#### Assignment:
An exact, picture-free copy of the listing is required.

#### Records for this exercise:
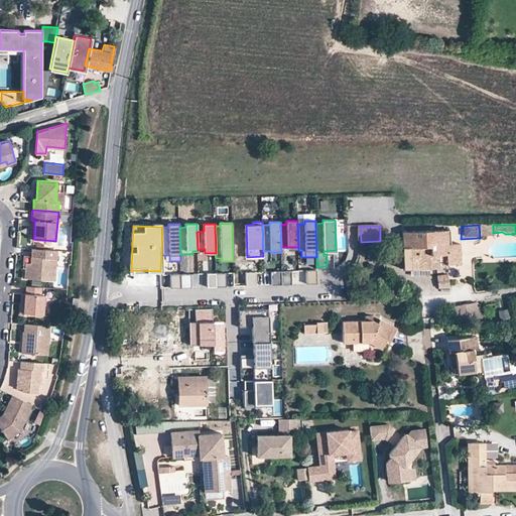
[(445,230),(401,232),(402,268),(410,268),(428,267),(440,267),(440,254),(446,254),(446,264),(462,263),(461,244),(446,244),(445,230)]
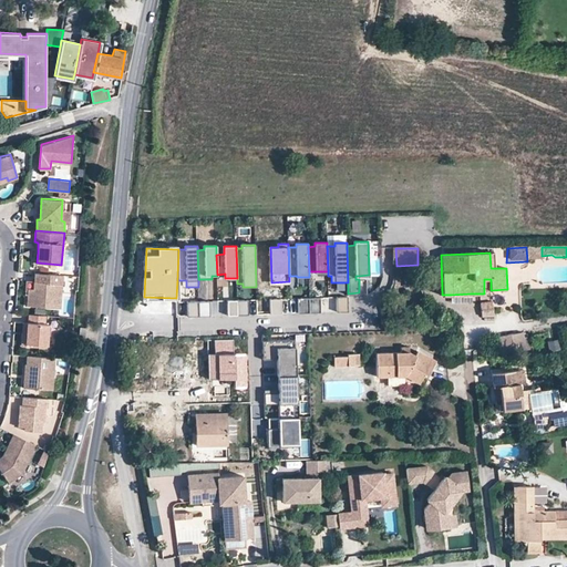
[(60,308),(62,275),(34,272),(33,289),(28,294),(27,306),(60,308)]
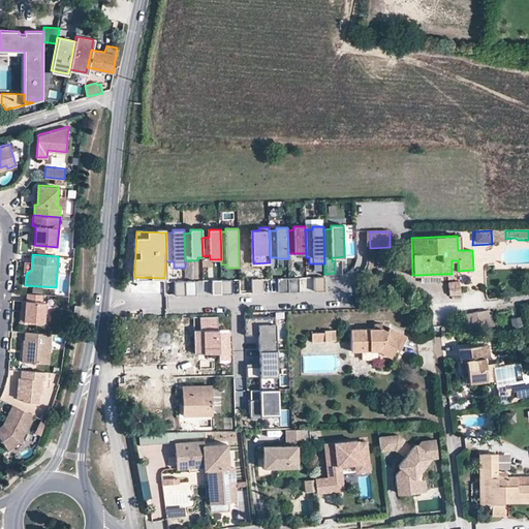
[(324,275),(314,275),(315,289),(325,289),(324,275)]
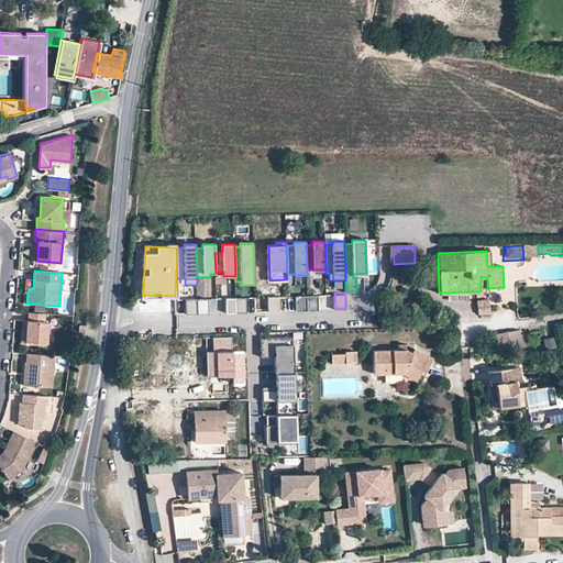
[(318,294),(307,295),(308,309),(319,309),(318,294)]
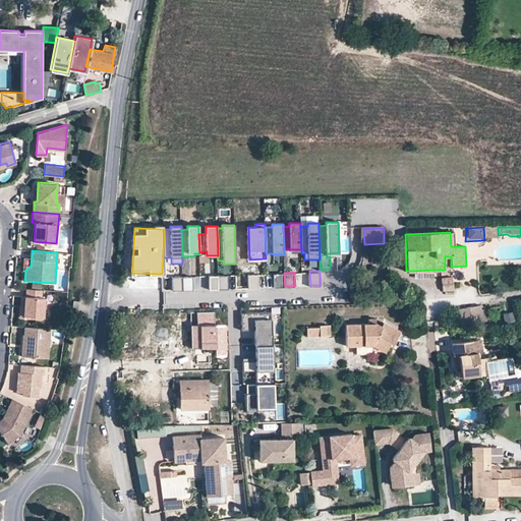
[(274,273),(275,286),(285,286),(284,273),(274,273)]
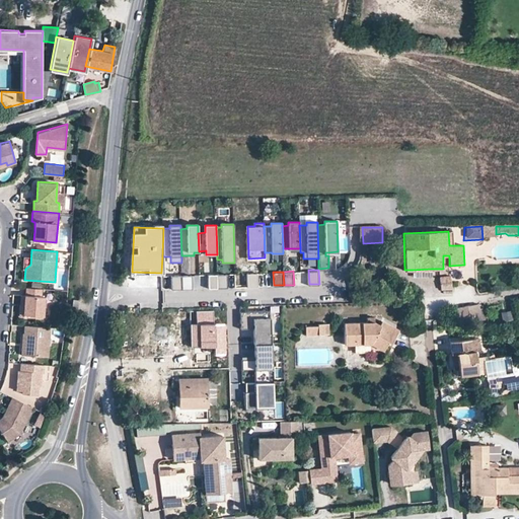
[(209,288),(228,287),(227,274),(209,275),(209,288)]
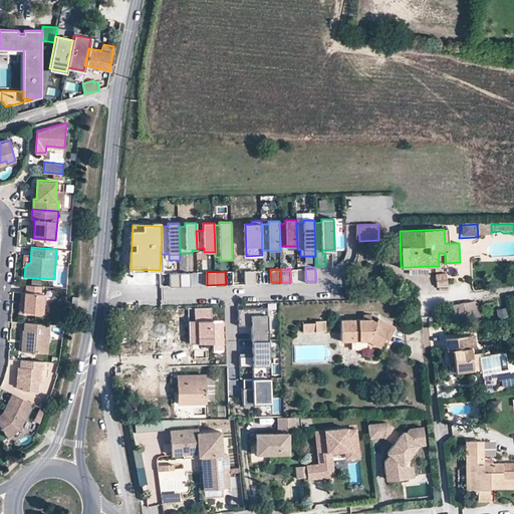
[(190,272),(180,273),(181,286),(191,286),(190,272)]
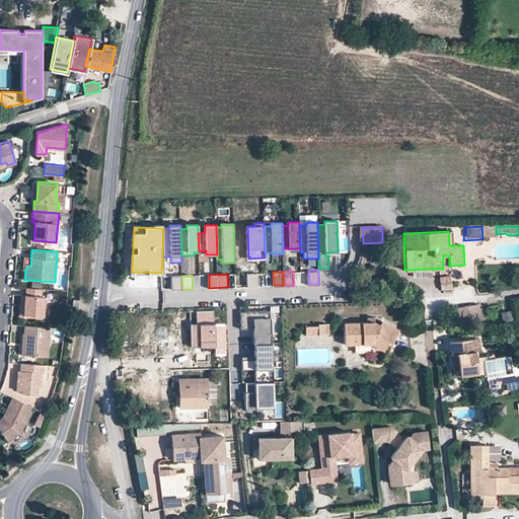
[(258,289),(258,275),(247,275),(246,288),(258,289)]
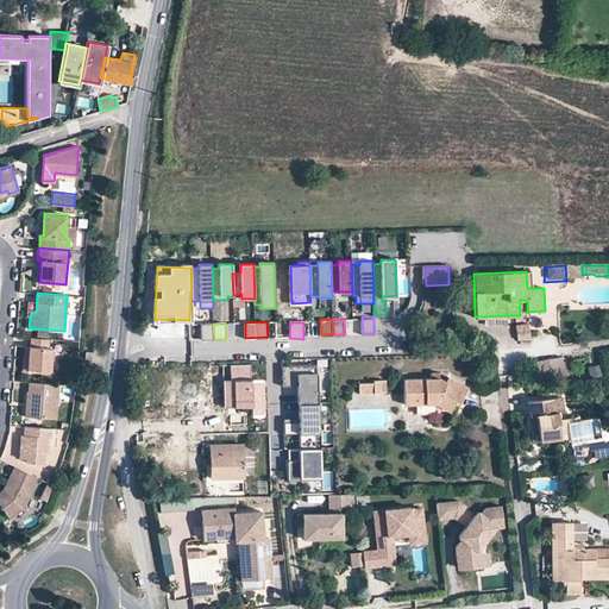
[(213,324),(201,324),(202,340),(214,339),(213,324)]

#### Answer to this exercise:
[(445,230),(401,232),(402,268),(410,268),(428,267),(440,267),(440,254),(446,254),(446,264),(462,263),(461,244),(446,244),(445,230)]
[(60,308),(62,275),(34,272),(33,289),(28,294),(27,306),(60,308)]
[(324,275),(314,275),(315,289),(325,289),(324,275)]
[(318,294),(307,295),(308,309),(319,309),(318,294)]
[(274,273),(275,286),(285,286),(284,273),(274,273)]
[(209,288),(228,287),(227,274),(209,275),(209,288)]
[(190,272),(180,273),(181,286),(191,286),(190,272)]
[(258,289),(258,275),(247,275),(246,288),(258,289)]
[(213,324),(201,324),(202,340),(214,339),(213,324)]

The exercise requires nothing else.